[Records contained in a dataset]

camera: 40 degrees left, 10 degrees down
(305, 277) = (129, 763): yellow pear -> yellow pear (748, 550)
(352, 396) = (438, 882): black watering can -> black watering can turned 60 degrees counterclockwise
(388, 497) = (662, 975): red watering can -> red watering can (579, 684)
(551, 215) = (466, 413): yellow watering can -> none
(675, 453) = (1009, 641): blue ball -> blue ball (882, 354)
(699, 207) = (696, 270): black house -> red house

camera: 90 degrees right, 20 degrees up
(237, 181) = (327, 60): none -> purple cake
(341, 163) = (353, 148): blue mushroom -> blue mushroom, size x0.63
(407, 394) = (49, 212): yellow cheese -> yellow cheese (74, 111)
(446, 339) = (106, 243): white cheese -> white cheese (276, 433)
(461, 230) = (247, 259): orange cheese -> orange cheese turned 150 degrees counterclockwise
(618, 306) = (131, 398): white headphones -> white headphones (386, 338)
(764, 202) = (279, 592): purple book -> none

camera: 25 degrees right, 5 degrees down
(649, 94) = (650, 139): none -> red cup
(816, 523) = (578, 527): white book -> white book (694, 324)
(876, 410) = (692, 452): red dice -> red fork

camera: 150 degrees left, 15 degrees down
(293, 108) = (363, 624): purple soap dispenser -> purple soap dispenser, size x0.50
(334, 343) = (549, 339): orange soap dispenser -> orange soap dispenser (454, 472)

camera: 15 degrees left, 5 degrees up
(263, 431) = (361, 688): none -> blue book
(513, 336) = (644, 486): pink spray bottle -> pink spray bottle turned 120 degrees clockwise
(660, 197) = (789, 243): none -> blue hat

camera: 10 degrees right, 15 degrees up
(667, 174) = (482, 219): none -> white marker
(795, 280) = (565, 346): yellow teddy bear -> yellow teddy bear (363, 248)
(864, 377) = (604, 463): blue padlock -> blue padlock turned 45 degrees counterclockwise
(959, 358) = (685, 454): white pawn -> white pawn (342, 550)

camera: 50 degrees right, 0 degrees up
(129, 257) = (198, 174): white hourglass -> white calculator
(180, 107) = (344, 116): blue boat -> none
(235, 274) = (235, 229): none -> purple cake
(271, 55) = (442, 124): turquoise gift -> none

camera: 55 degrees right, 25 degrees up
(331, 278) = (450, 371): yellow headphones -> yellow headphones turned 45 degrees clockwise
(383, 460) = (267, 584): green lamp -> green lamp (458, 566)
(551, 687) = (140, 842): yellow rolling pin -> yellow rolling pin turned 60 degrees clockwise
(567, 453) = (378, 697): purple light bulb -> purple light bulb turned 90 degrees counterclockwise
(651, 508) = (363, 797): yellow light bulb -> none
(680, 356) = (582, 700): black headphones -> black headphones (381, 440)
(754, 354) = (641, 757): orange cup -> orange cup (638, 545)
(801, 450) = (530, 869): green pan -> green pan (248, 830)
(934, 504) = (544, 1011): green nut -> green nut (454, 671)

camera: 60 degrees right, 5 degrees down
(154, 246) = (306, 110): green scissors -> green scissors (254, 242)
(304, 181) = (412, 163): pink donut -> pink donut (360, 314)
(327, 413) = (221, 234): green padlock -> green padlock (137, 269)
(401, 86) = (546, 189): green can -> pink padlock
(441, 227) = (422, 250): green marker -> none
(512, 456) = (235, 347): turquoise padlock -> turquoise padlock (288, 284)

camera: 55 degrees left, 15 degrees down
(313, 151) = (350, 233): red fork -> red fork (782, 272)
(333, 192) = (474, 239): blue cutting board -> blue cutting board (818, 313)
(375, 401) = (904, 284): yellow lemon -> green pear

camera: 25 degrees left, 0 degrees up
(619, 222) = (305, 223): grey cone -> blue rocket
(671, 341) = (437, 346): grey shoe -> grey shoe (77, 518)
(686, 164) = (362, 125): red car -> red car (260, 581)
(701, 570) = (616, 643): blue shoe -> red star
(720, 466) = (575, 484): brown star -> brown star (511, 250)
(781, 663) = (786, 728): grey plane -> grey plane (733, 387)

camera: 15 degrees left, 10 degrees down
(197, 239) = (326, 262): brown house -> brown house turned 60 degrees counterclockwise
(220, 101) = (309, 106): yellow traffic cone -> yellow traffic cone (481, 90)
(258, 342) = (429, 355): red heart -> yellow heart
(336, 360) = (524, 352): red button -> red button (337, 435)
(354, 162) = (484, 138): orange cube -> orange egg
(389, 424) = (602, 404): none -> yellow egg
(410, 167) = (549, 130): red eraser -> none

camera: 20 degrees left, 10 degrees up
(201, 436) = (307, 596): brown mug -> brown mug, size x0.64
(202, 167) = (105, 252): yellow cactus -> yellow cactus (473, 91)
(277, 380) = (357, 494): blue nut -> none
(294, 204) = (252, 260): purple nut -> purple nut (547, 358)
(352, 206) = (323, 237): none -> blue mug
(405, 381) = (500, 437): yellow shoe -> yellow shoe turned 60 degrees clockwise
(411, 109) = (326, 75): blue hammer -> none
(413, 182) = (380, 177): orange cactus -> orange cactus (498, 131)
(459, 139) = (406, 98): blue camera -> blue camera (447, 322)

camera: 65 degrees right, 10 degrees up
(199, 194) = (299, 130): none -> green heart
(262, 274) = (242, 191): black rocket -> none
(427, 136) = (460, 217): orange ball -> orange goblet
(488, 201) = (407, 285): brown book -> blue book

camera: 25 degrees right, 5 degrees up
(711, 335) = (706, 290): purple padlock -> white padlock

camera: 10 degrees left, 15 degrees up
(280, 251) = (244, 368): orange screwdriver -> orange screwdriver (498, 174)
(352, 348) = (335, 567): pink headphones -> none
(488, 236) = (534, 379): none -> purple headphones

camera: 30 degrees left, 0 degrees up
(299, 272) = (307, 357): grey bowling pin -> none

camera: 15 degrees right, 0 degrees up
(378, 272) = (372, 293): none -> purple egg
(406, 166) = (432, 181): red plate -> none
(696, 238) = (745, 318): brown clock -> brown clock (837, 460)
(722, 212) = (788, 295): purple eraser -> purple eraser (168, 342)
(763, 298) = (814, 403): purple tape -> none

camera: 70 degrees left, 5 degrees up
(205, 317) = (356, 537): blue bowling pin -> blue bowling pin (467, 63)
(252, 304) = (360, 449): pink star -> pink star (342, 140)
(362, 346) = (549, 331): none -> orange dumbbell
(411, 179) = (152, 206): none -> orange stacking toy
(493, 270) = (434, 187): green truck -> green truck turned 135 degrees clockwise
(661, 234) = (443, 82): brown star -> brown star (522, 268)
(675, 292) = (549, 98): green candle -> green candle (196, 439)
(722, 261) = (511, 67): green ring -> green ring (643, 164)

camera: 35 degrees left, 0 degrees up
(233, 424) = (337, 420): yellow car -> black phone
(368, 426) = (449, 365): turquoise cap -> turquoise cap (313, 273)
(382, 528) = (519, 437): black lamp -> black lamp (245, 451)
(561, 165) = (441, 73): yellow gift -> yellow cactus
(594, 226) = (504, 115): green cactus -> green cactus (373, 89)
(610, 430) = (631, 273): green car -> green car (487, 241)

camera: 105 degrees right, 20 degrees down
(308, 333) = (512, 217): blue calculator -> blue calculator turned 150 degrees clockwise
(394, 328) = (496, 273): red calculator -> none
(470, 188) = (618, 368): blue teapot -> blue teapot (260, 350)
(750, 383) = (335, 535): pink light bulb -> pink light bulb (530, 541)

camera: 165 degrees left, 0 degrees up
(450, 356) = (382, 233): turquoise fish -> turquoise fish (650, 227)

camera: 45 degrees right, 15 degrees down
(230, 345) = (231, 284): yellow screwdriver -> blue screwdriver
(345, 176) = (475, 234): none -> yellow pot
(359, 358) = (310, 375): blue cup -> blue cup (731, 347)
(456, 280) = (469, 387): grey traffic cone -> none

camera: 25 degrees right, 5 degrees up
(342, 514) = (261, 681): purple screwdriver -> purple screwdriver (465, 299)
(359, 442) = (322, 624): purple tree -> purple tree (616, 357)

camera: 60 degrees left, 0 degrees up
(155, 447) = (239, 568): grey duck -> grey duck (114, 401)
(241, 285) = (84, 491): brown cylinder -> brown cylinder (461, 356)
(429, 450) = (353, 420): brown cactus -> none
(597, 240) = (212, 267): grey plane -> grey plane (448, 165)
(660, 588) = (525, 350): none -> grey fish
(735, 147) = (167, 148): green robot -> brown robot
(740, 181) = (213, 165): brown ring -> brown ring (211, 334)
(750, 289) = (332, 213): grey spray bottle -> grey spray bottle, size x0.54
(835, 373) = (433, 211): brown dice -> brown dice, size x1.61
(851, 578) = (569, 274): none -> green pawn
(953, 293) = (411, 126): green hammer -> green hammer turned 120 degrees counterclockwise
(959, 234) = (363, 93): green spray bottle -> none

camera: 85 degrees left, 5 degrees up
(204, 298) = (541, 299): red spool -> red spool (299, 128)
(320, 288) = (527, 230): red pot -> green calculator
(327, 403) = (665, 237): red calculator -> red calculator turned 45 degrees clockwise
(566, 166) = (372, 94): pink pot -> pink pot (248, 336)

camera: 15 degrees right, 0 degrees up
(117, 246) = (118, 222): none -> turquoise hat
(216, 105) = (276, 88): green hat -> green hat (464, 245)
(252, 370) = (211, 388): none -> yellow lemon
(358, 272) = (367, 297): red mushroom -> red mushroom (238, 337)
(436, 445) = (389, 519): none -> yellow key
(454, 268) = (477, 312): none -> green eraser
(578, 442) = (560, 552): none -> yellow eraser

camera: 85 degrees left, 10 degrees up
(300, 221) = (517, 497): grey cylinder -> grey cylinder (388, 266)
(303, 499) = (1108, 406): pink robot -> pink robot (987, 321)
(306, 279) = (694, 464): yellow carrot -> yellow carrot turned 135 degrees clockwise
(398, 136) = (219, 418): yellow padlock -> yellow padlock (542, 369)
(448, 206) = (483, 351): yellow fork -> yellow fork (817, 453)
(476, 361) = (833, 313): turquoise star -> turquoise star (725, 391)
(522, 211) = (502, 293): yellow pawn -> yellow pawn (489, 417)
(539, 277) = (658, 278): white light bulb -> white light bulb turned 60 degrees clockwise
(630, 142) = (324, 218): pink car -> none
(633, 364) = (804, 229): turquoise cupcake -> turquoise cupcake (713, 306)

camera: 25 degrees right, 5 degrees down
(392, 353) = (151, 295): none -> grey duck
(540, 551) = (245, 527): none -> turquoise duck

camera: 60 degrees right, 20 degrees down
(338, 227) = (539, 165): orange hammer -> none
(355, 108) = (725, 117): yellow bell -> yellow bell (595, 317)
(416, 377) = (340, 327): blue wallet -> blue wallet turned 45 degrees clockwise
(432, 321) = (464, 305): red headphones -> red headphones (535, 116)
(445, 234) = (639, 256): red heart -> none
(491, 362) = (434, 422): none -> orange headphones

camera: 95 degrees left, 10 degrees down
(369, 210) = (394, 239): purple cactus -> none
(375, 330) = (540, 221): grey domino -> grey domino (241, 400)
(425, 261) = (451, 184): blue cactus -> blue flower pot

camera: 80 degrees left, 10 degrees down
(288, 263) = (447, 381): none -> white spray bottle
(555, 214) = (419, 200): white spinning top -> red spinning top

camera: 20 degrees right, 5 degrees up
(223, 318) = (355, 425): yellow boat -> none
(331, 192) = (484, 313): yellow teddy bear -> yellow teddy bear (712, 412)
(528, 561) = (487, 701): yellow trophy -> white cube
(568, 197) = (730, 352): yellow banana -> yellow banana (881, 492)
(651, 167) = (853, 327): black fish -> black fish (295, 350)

INSTRUCTIONS FOR THE TASK: Above are the records; print exactly the lines from the line with "(271, 55) = (442, 124): turquoise" to the line with "(313, 151) = (350, 233): red", including both, and nothing else.

WRITTEN SOLUTION:
(271, 55) = (442, 124): turquoise gift -> none

camera: 55 degrees right, 25 degrees up
(331, 278) = (450, 371): yellow headphones -> yellow headphones turned 45 degrees clockwise
(383, 460) = (267, 584): green lamp -> green lamp (458, 566)
(551, 687) = (140, 842): yellow rolling pin -> yellow rolling pin turned 60 degrees clockwise
(567, 453) = (378, 697): purple light bulb -> purple light bulb turned 90 degrees counterclockwise
(651, 508) = (363, 797): yellow light bulb -> none
(680, 356) = (582, 700): black headphones -> black headphones (381, 440)
(754, 354) = (641, 757): orange cup -> orange cup (638, 545)
(801, 450) = (530, 869): green pan -> green pan (248, 830)
(934, 504) = (544, 1011): green nut -> green nut (454, 671)

camera: 60 degrees right, 5 degrees down
(154, 246) = (306, 110): green scissors -> green scissors (254, 242)
(304, 181) = (412, 163): pink donut -> pink donut (360, 314)
(327, 413) = (221, 234): green padlock -> green padlock (137, 269)
(401, 86) = (546, 189): green can -> pink padlock
(441, 227) = (422, 250): green marker -> none
(512, 456) = (235, 347): turquoise padlock -> turquoise padlock (288, 284)

camera: 55 degrees left, 15 degrees down
(313, 151) = (350, 233): red fork -> red fork (782, 272)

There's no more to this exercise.